(Beginning of Dataset excerpts)

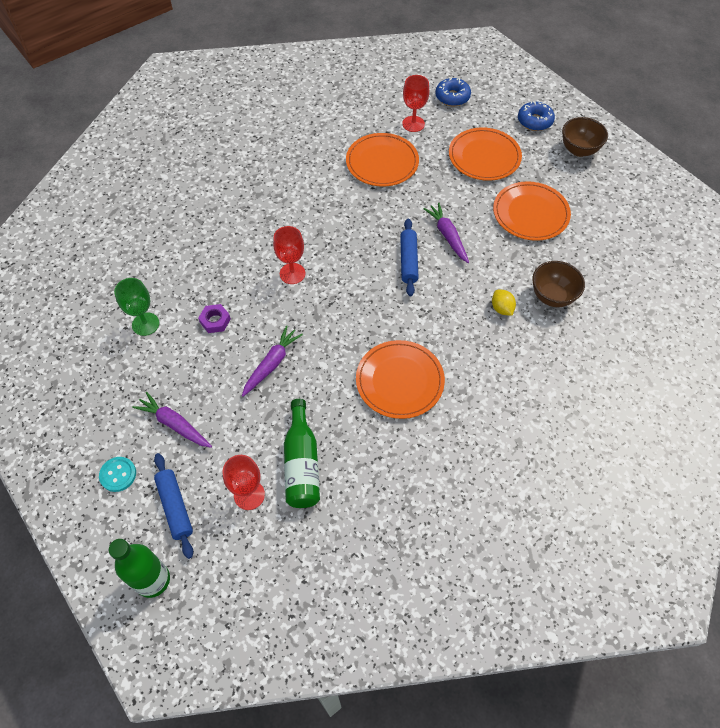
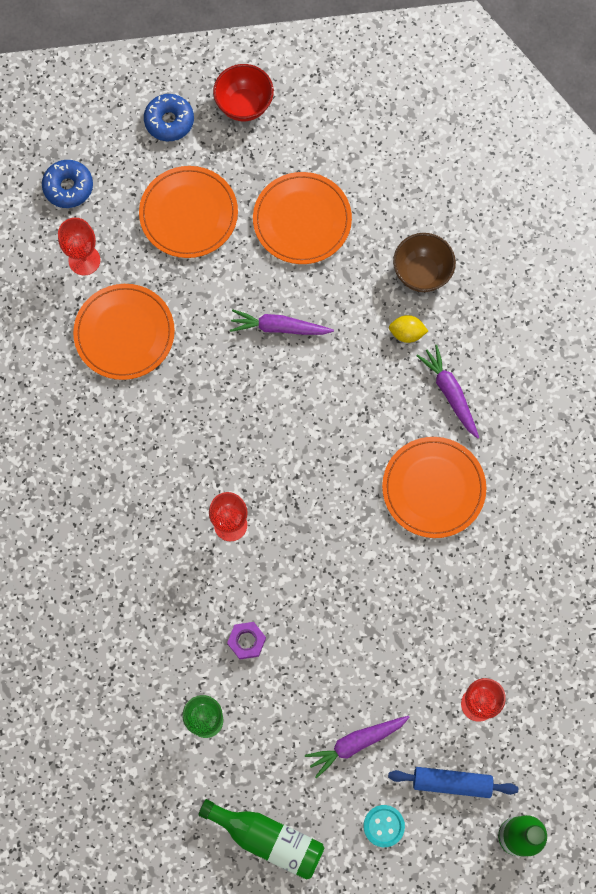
camera: 60 degrees left, 15 degrees up
(272, 364) = (339, 607): purple carrot -> purple carrot (450, 393)
(302, 463) = (472, 636): green bottle -> green bottle (268, 838)
(408, 261) = (288, 390): blue rolling pin -> none
(579, 150) = (244, 105): brown bowl -> red bowl

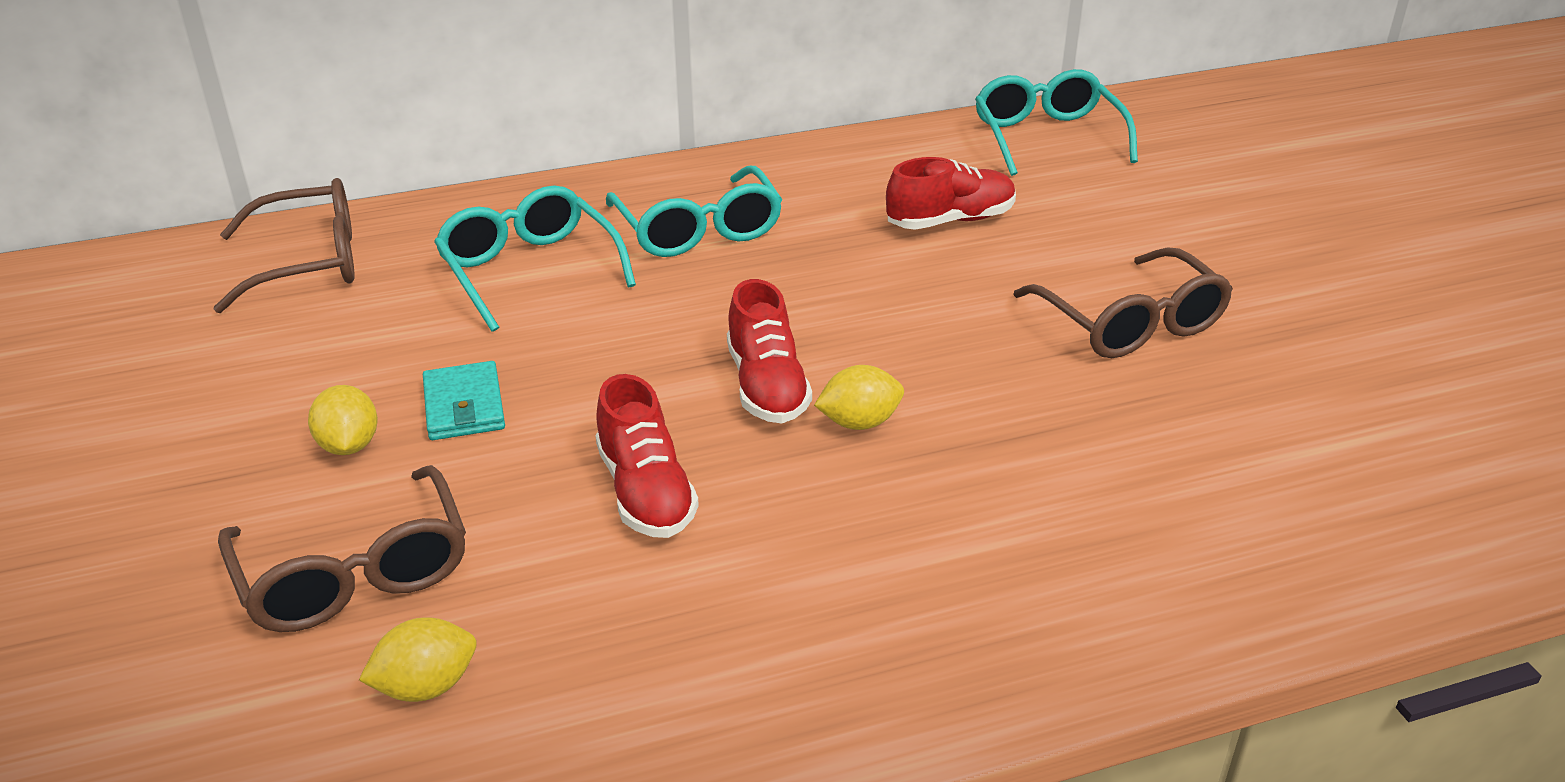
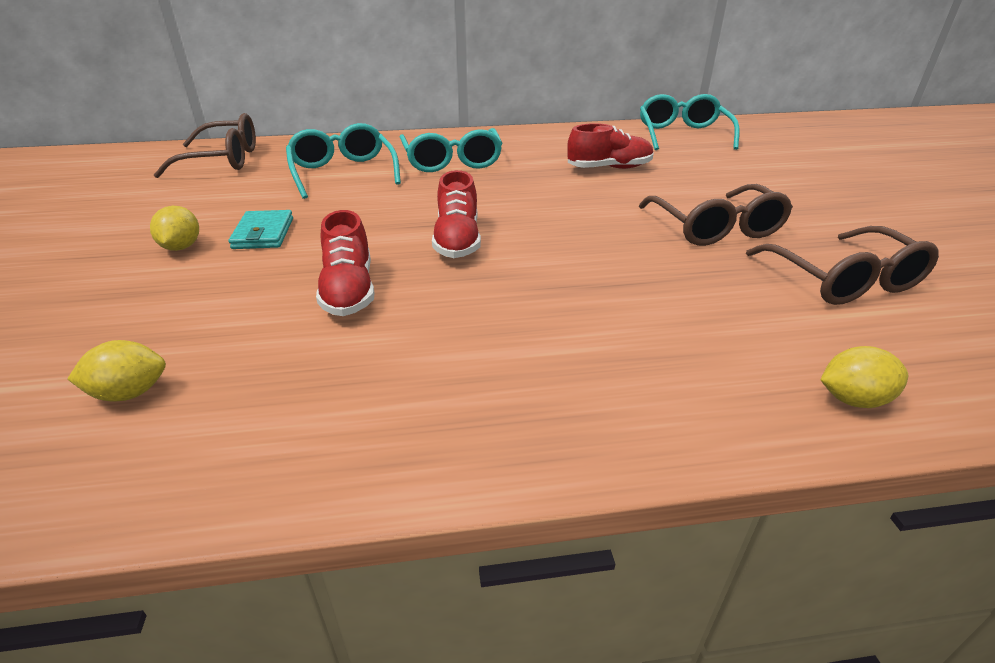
camera: 10 degrees right, 0 degrees up
(355, 574) = (134, 317): brown glasses -> brown glasses (844, 280)
(859, 422) = (510, 265): yellow lemon -> yellow lemon (853, 399)

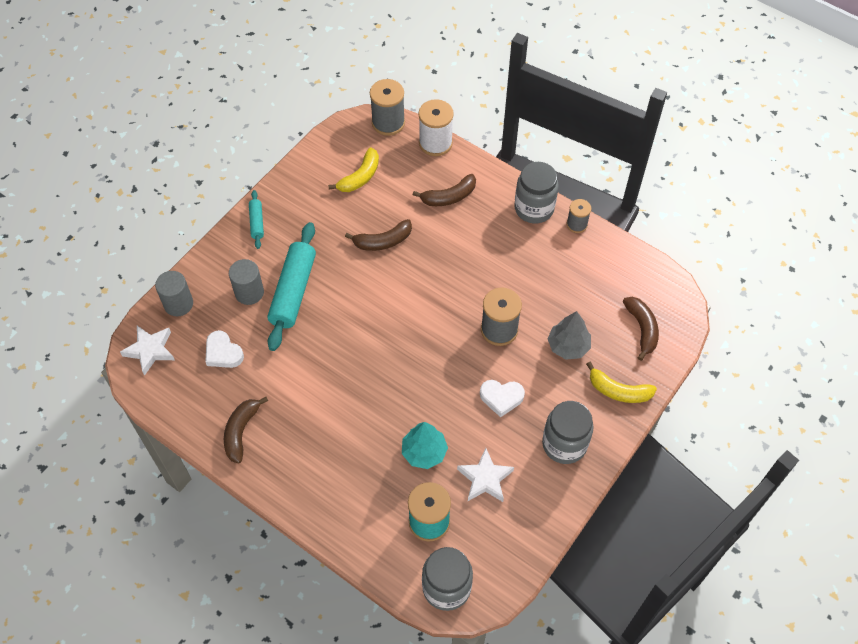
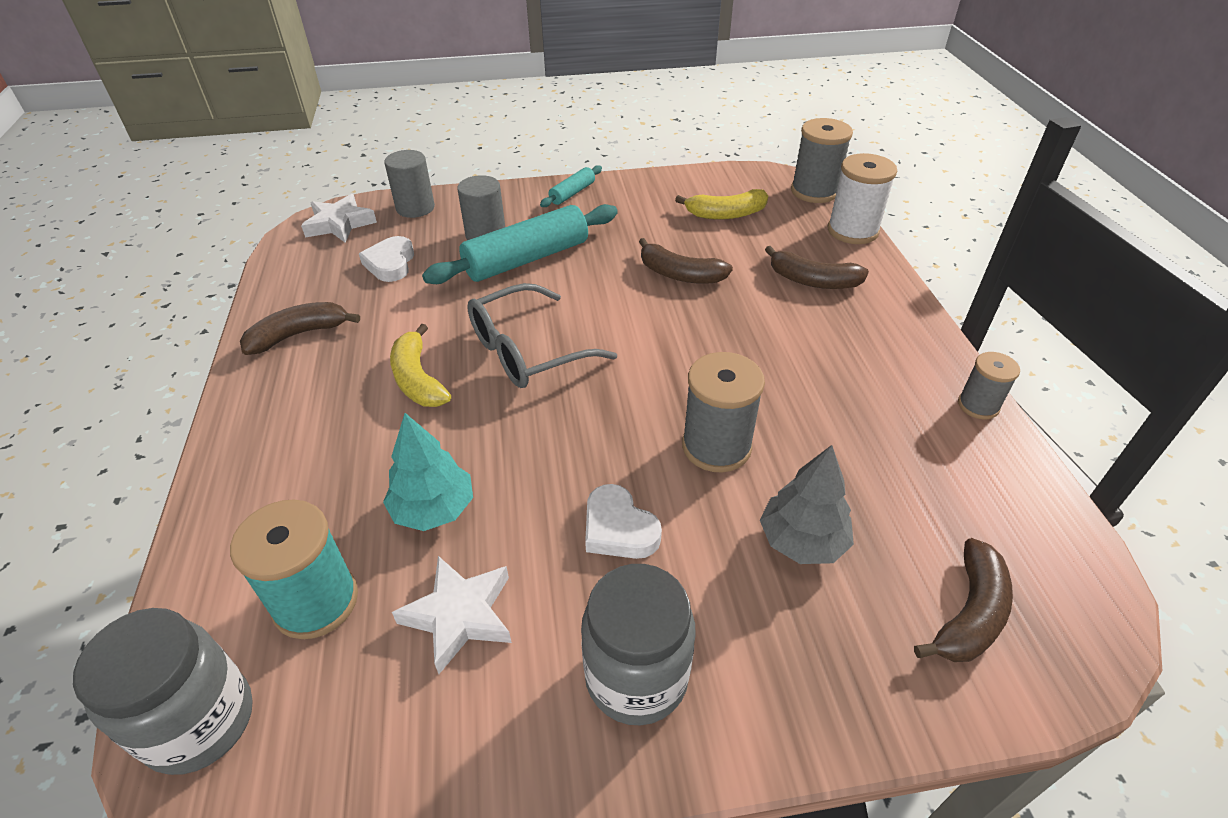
camera: 45 degrees right, 15 degrees down
(365, 347) = (527, 351): none -> grey glasses
(534, 208) = (924, 352): grey jar -> none
(618, 391) = (826, 676): yellow banana -> yellow banana (418, 379)

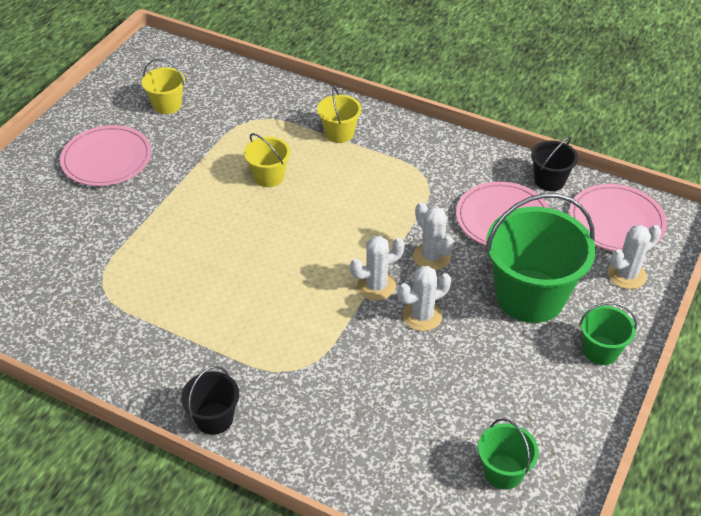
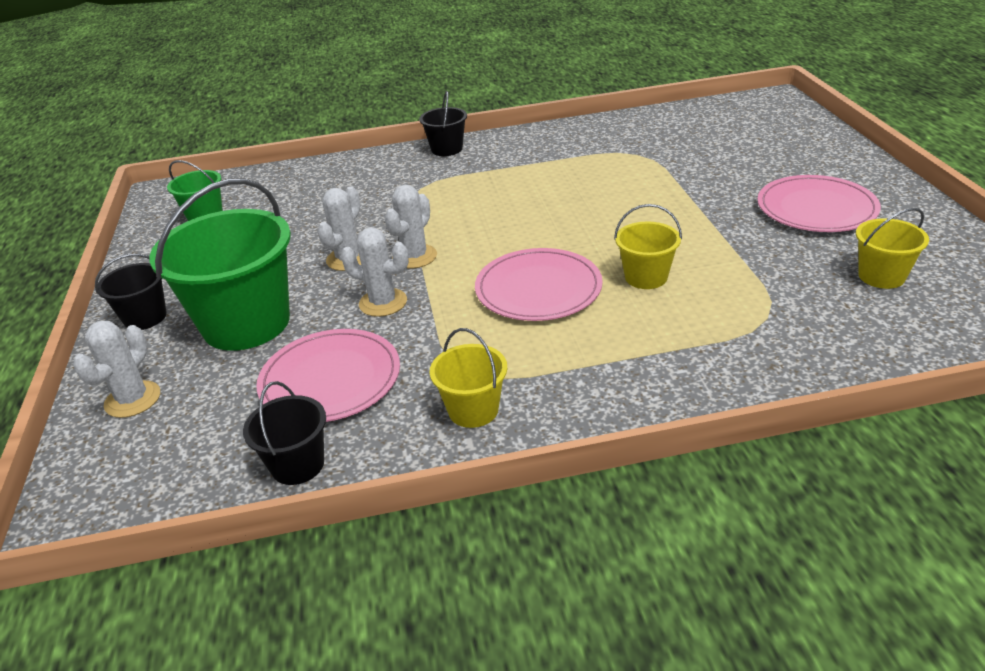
camera: 145 degrees right, 10 degrees down
(339, 133) = (646, 362): yellow bucket -> yellow bucket (473, 410)
(600, 350) = (145, 317): green bucket -> black bucket
(616, 221) = (166, 460): pink plate -> pink plate (538, 289)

(End of Dataset excerpts)

■ **Job item**: Reproduce the data above in full, exactly, with the images removed.

■ **Exercise solution**:
camera: 60 degrees left, 15 degrees up
(272, 364) = (339, 607): purple carrot -> purple carrot (450, 393)
(302, 463) = (472, 636): green bottle -> green bottle (268, 838)
(408, 261) = (288, 390): blue rolling pin -> none
(579, 150) = (244, 105): brown bowl -> red bowl

camera: 10 degrees right, 0 degrees up
(355, 574) = (134, 317): brown glasses -> brown glasses (844, 280)
(859, 422) = (510, 265): yellow lemon -> yellow lemon (853, 399)

camera: 45 degrees right, 15 degrees down
(365, 347) = (527, 351): none -> grey glasses
(534, 208) = (924, 352): grey jar -> none
(618, 391) = (826, 676): yellow banana -> yellow banana (418, 379)

camera: 145 degrees right, 10 degrees down
(339, 133) = (646, 362): yellow bucket -> yellow bucket (473, 410)
(600, 350) = (145, 317): green bucket -> black bucket
(616, 221) = (166, 460): pink plate -> pink plate (538, 289)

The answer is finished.